[Start Rows]

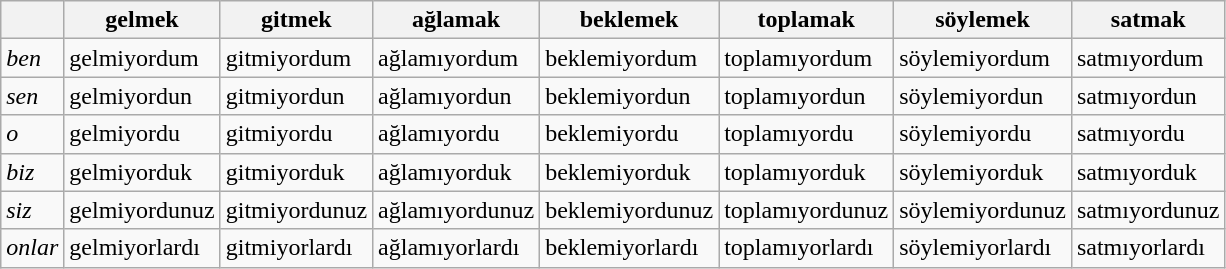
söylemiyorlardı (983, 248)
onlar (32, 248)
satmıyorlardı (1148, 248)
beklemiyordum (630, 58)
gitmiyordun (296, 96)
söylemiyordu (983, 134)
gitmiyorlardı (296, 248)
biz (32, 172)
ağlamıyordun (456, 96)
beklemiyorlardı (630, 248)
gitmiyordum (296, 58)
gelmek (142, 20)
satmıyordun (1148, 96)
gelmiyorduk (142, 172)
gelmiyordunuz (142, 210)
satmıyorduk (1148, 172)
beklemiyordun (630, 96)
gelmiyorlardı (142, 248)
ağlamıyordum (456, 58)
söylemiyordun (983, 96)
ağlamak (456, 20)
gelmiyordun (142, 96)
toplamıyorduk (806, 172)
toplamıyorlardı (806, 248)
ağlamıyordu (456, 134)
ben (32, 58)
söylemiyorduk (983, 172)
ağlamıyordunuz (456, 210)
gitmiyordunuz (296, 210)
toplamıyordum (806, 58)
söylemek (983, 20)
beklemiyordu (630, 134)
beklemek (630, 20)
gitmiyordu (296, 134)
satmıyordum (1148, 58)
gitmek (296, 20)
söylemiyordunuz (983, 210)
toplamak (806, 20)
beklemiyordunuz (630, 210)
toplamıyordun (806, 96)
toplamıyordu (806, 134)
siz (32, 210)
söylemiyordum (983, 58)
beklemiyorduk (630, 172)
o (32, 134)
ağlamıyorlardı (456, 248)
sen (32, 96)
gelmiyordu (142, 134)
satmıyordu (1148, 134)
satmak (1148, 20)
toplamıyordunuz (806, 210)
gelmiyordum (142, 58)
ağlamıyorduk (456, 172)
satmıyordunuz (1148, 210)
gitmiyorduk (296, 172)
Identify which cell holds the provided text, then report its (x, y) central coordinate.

[End Rows]
[Start Rows]

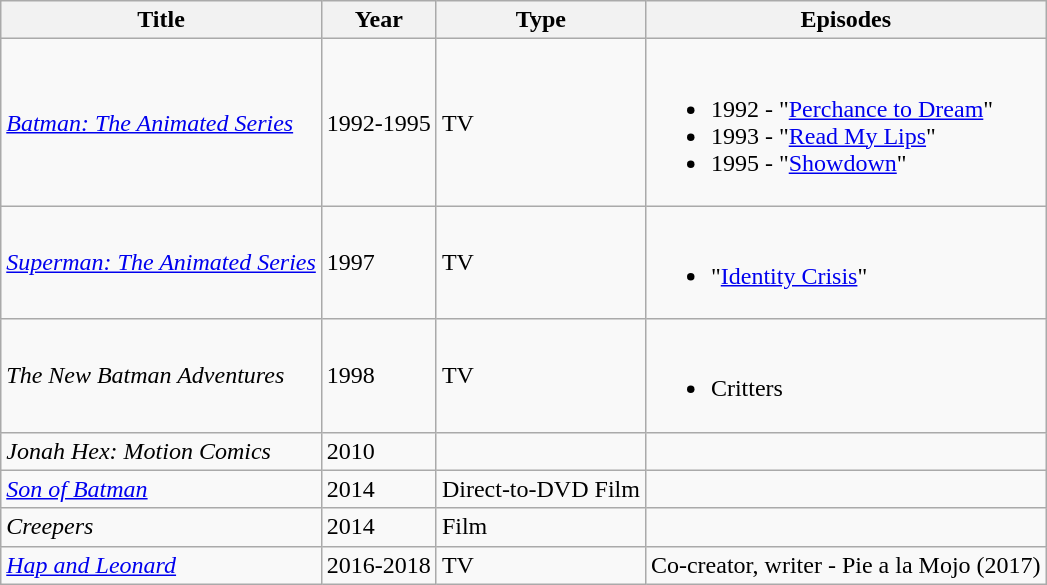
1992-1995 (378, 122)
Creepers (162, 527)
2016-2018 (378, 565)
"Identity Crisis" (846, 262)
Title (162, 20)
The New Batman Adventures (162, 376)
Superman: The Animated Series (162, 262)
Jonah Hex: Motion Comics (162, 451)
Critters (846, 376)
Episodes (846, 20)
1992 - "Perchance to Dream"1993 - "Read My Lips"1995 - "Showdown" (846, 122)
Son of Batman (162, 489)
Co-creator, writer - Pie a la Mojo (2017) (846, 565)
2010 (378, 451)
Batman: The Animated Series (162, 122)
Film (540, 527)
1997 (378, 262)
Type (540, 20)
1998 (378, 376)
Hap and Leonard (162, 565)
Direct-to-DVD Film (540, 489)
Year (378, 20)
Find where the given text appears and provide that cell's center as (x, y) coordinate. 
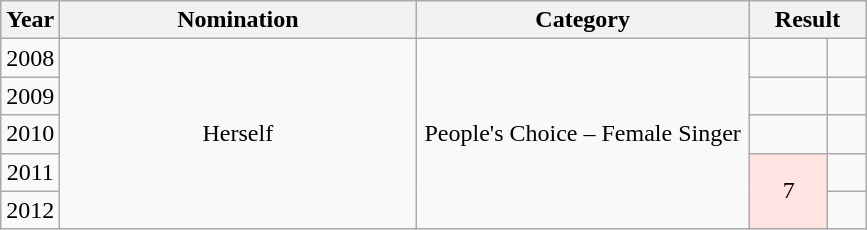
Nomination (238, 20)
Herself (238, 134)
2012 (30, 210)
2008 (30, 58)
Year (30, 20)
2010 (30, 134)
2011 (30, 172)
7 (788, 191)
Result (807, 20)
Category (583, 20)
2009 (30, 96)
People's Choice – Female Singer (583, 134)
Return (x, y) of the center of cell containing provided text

[End Rows]

■ Task
Rewrite everything from the line containing "söylemiyorlardı (983, 248)" down to the line containing "söylemiyorduk (983, 172)", swapping "gelmek" for "koşmak" and leaving the rest of those lines unchanged.

■ Output of the exercise
söylemiyorlardı (983, 248)
onlar (32, 248)
satmıyorlardı (1148, 248)
beklemiyordum (630, 58)
gitmiyordun (296, 96)
söylemiyordu (983, 134)
gitmiyorlardı (296, 248)
biz (32, 172)
ağlamıyordun (456, 96)
beklemiyorlardı (630, 248)
gitmiyordum (296, 58)
koşmak (142, 20)
satmıyordun (1148, 96)
gelmiyorduk (142, 172)
gelmiyordunuz (142, 210)
satmıyorduk (1148, 172)
beklemiyordun (630, 96)
gelmiyorlardı (142, 248)
ağlamıyordum (456, 58)
söylemiyordun (983, 96)
ağlamak (456, 20)
gelmiyordun (142, 96)
toplamıyorduk (806, 172)
toplamıyorlardı (806, 248)
ağlamıyordu (456, 134)
ben (32, 58)
söylemiyorduk (983, 172)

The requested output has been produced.